_What the task asks:_
Restate verbatim the span of lines below between the line with "(233, 305) = (270, 161): none -> orange pawn" and the line with "(395, 117) = (549, 153): grey", including those two lines, and only that span.

_Data:_
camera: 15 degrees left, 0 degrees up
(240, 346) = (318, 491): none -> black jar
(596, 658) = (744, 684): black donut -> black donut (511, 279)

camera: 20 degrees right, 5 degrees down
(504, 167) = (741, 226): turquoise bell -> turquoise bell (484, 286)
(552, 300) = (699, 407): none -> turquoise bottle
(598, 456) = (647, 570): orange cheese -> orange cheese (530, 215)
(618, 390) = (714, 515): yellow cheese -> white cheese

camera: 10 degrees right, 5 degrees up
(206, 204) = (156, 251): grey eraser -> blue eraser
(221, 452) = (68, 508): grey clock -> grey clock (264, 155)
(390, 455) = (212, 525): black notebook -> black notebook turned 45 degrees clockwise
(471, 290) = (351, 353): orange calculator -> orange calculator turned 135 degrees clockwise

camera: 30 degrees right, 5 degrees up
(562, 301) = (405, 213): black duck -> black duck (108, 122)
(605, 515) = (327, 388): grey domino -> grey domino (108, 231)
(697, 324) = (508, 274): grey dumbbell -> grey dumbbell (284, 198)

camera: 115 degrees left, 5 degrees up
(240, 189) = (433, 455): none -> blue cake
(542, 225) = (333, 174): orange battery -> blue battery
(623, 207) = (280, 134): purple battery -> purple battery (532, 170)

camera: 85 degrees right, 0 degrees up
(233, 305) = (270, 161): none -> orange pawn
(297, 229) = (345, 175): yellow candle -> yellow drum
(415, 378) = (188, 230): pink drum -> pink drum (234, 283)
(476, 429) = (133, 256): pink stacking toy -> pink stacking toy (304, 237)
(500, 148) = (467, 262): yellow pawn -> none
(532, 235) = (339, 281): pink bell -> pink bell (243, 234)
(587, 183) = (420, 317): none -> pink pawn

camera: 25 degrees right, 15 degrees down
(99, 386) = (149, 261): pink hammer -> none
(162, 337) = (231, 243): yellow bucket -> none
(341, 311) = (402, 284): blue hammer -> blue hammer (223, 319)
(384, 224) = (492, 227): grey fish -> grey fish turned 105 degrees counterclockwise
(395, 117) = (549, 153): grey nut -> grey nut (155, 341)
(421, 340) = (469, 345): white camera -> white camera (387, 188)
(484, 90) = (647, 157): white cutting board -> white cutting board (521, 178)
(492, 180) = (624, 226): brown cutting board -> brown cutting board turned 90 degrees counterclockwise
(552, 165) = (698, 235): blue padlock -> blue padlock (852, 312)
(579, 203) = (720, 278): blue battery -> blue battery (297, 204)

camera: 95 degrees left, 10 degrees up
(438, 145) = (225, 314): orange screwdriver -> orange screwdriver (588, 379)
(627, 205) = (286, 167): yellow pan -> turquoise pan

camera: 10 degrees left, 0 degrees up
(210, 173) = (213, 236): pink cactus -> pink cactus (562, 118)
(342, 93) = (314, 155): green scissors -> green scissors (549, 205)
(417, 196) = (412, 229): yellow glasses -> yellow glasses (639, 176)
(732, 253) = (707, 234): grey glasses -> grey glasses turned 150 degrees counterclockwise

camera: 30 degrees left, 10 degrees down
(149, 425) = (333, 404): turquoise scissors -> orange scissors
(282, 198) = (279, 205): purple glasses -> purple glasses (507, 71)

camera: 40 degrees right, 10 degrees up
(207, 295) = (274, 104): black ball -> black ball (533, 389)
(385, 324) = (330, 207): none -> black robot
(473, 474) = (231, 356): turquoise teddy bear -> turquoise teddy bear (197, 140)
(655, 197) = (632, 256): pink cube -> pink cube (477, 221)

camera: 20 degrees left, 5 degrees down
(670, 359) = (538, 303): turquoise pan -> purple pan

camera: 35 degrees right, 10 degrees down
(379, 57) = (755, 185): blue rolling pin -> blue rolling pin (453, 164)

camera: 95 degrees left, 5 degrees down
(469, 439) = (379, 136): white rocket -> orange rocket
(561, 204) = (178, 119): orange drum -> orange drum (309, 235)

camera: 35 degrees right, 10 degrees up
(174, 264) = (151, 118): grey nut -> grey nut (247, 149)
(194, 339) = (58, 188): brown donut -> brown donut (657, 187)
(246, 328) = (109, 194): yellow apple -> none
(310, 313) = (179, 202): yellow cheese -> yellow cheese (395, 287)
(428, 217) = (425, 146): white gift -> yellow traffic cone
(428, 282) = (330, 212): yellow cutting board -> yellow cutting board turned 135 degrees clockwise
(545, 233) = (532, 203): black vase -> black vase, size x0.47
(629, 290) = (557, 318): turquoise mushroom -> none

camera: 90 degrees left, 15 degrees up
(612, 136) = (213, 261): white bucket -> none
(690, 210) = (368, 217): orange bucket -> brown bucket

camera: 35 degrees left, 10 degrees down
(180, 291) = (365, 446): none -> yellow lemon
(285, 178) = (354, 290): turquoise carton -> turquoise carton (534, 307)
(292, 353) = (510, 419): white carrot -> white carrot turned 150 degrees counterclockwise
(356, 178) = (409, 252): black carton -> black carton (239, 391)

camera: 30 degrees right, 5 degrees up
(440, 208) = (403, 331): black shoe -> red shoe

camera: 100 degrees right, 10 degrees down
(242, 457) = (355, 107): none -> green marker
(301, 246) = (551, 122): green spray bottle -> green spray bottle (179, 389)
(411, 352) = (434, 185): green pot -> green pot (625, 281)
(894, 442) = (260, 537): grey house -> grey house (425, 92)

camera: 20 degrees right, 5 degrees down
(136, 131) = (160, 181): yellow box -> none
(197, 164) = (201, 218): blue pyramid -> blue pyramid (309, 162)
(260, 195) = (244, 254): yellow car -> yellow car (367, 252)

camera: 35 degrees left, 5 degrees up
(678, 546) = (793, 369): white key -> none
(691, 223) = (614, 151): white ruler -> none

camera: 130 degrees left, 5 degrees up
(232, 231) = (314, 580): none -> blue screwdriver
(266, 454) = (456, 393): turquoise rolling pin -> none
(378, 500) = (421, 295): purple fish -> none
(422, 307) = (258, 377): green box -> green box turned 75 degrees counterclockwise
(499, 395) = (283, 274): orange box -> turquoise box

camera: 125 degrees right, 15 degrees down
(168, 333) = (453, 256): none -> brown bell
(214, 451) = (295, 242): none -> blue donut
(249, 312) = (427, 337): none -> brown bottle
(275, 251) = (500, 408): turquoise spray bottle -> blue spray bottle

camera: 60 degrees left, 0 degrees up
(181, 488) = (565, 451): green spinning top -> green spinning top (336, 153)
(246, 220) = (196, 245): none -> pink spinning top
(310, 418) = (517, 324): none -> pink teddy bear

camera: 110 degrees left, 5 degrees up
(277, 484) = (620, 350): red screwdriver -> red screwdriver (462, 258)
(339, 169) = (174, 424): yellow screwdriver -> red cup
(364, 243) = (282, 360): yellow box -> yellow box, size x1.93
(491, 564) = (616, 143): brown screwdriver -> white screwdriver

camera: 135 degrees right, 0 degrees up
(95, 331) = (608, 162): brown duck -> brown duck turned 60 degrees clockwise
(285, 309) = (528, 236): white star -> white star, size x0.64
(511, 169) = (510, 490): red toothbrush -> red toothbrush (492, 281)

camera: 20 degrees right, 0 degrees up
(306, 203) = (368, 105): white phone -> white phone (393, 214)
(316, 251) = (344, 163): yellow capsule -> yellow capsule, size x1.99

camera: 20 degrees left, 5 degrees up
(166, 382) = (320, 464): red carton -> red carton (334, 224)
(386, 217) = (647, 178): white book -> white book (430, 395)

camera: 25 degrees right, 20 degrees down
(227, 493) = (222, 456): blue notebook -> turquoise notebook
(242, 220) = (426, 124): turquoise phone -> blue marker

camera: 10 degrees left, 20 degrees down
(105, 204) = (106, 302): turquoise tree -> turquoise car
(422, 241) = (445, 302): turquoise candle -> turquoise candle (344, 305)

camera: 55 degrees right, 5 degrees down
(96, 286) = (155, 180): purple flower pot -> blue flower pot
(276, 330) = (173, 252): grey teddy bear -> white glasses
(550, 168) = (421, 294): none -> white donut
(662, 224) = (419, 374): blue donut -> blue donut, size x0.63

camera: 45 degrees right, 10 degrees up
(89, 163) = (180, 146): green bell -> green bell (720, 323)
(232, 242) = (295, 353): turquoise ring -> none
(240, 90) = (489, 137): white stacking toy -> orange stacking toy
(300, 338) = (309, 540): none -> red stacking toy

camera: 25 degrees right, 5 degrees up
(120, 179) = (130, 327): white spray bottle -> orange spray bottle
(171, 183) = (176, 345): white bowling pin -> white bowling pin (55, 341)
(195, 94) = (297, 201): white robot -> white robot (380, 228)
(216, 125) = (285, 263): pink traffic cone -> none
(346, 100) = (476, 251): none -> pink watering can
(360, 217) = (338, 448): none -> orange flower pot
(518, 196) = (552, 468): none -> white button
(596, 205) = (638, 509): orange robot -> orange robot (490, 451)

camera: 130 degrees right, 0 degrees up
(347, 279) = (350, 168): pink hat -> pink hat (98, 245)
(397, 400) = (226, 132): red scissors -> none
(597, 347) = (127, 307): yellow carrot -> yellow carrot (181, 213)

_Answer box:_
(233, 305) = (270, 161): none -> orange pawn
(297, 229) = (345, 175): yellow candle -> yellow drum
(415, 378) = (188, 230): pink drum -> pink drum (234, 283)
(476, 429) = (133, 256): pink stacking toy -> pink stacking toy (304, 237)
(500, 148) = (467, 262): yellow pawn -> none
(532, 235) = (339, 281): pink bell -> pink bell (243, 234)
(587, 183) = (420, 317): none -> pink pawn

camera: 25 degrees right, 15 degrees down
(99, 386) = (149, 261): pink hammer -> none
(162, 337) = (231, 243): yellow bucket -> none
(341, 311) = (402, 284): blue hammer -> blue hammer (223, 319)
(384, 224) = (492, 227): grey fish -> grey fish turned 105 degrees counterclockwise
(395, 117) = (549, 153): grey nut -> grey nut (155, 341)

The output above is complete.